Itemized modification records

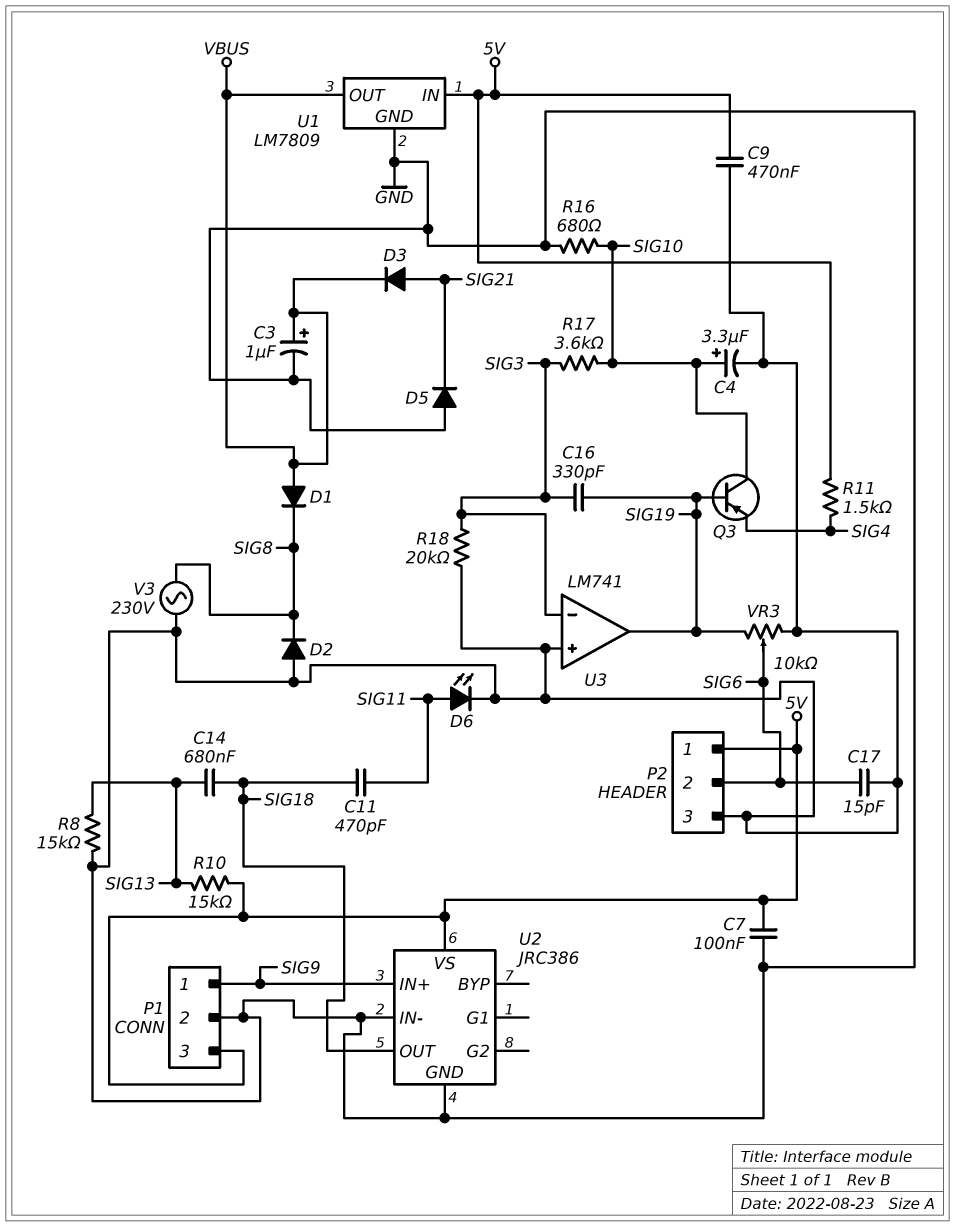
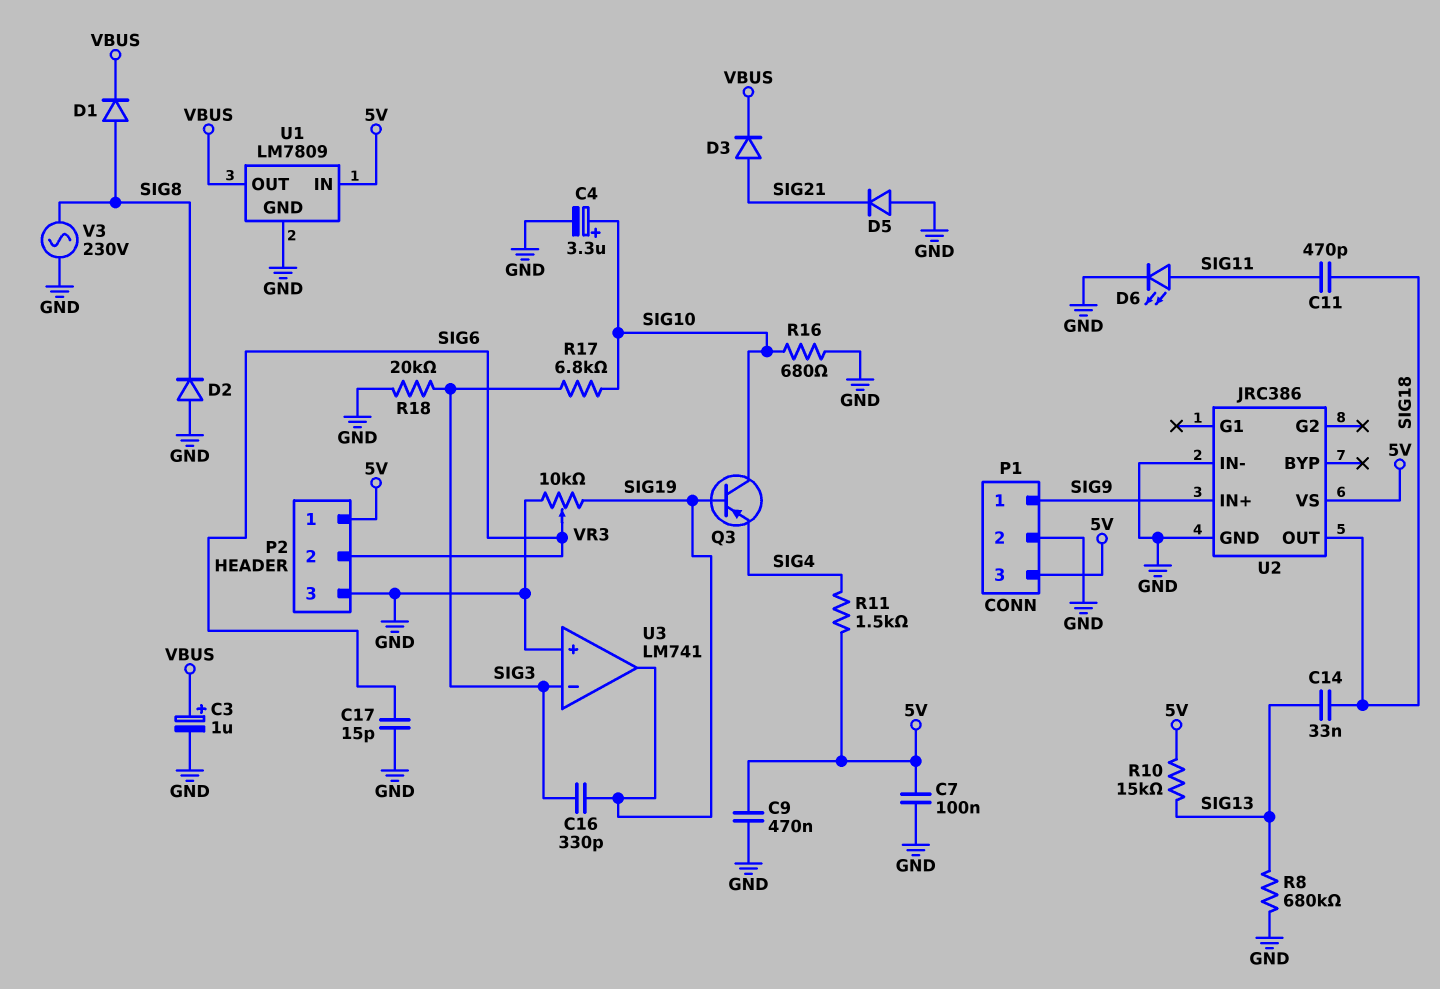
C14: 680nF (SIG13, SIG18) -> 33nF (SIG13, SIG18)
D1: diode (A VBUS, K SIG8) -> diode (A SIG8, K VBUS)
R8: 15k (GND, SIG13) -> 680k (GND, SIG13)
R17: 3.6k (SIG3, SIG10) -> 6.8k (SIG3, SIG10)

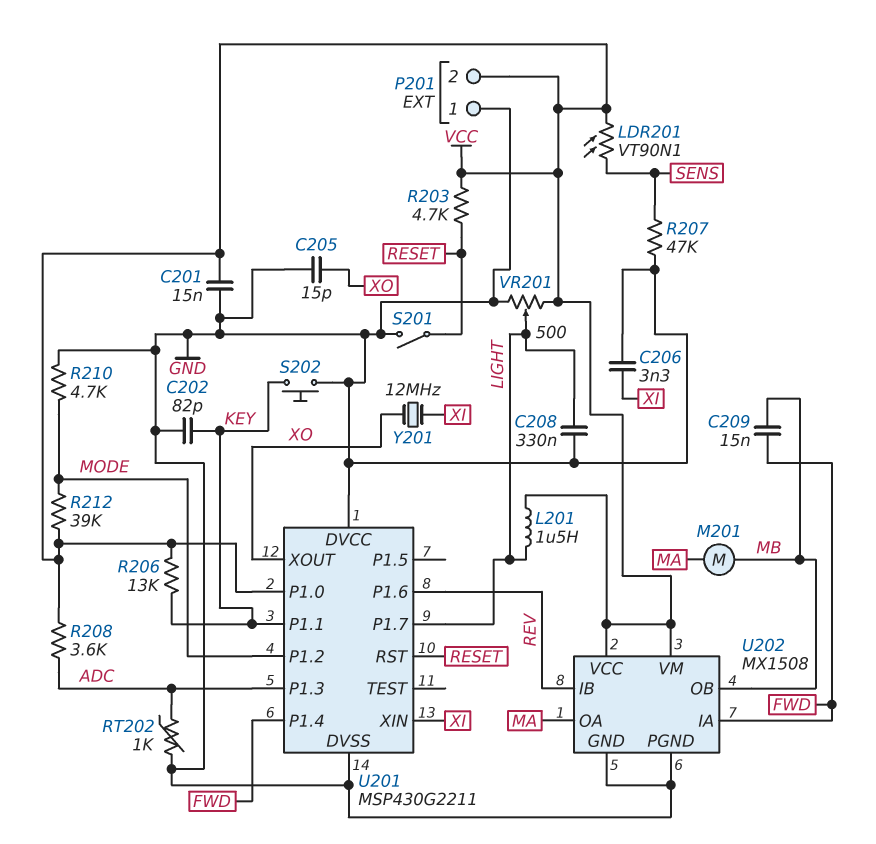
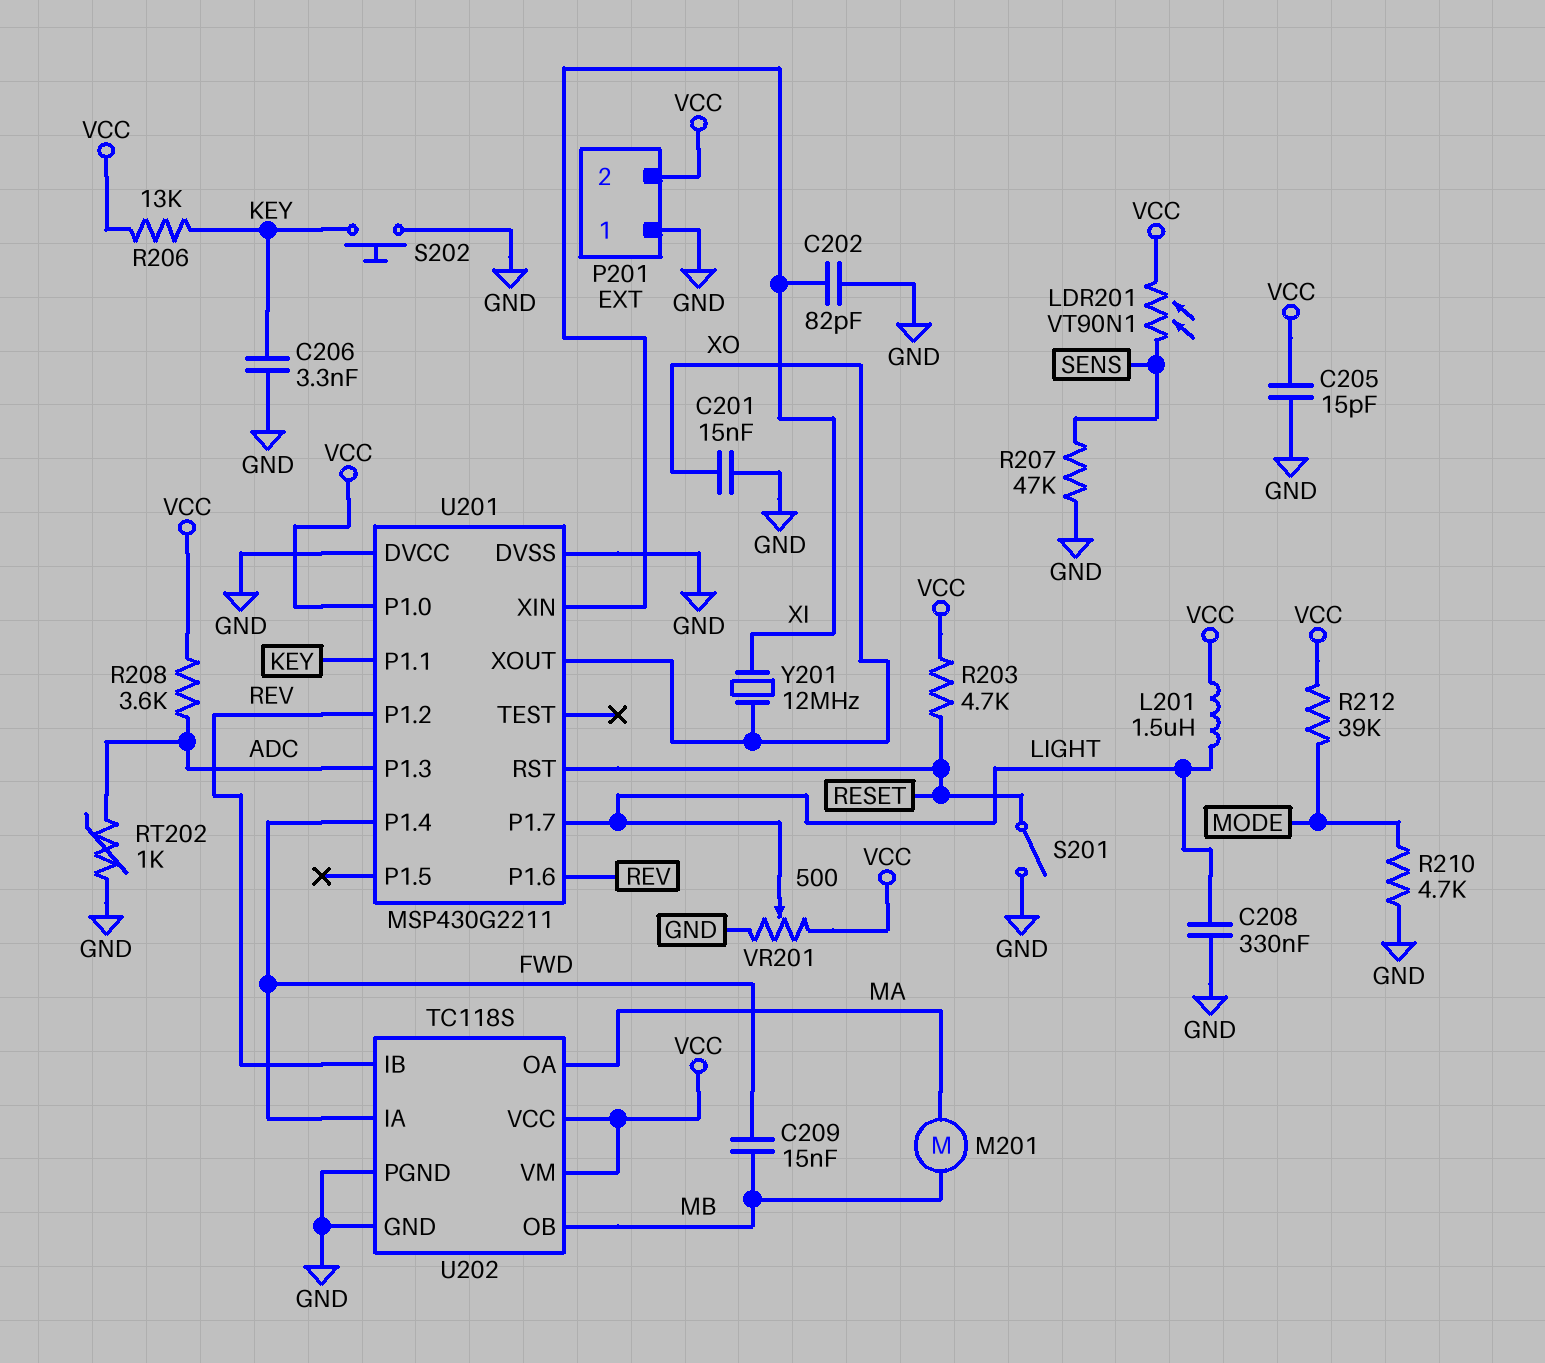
C201: 15nF (GND, VCC) -> 15nF (GND, XO)
C202: 82pF (GND, KEY) -> 82pF (GND, XI)
C205: 15pF (GND, XO) -> 15pF (GND, VCC)
C206: 3.3nF (GND, XI) -> 3.3nF (GND, KEY)
U201 pin P1.2: MODE -> REV
U202: MX1508 -> TC118S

### ABOUT THIS EXERCISE
What you return must be every entry, word for word, without any pictures.

### YOUR SOLUTION
C14: 680nF (SIG13, SIG18) -> 33nF (SIG13, SIG18)
D1: diode (A VBUS, K SIG8) -> diode (A SIG8, K VBUS)
R8: 15k (GND, SIG13) -> 680k (GND, SIG13)
R17: 3.6k (SIG3, SIG10) -> 6.8k (SIG3, SIG10)

C201: 15nF (GND, VCC) -> 15nF (GND, XO)
C202: 82pF (GND, KEY) -> 82pF (GND, XI)
C205: 15pF (GND, XO) -> 15pF (GND, VCC)
C206: 3.3nF (GND, XI) -> 3.3nF (GND, KEY)
U201 pin P1.2: MODE -> REV
U202: MX1508 -> TC118S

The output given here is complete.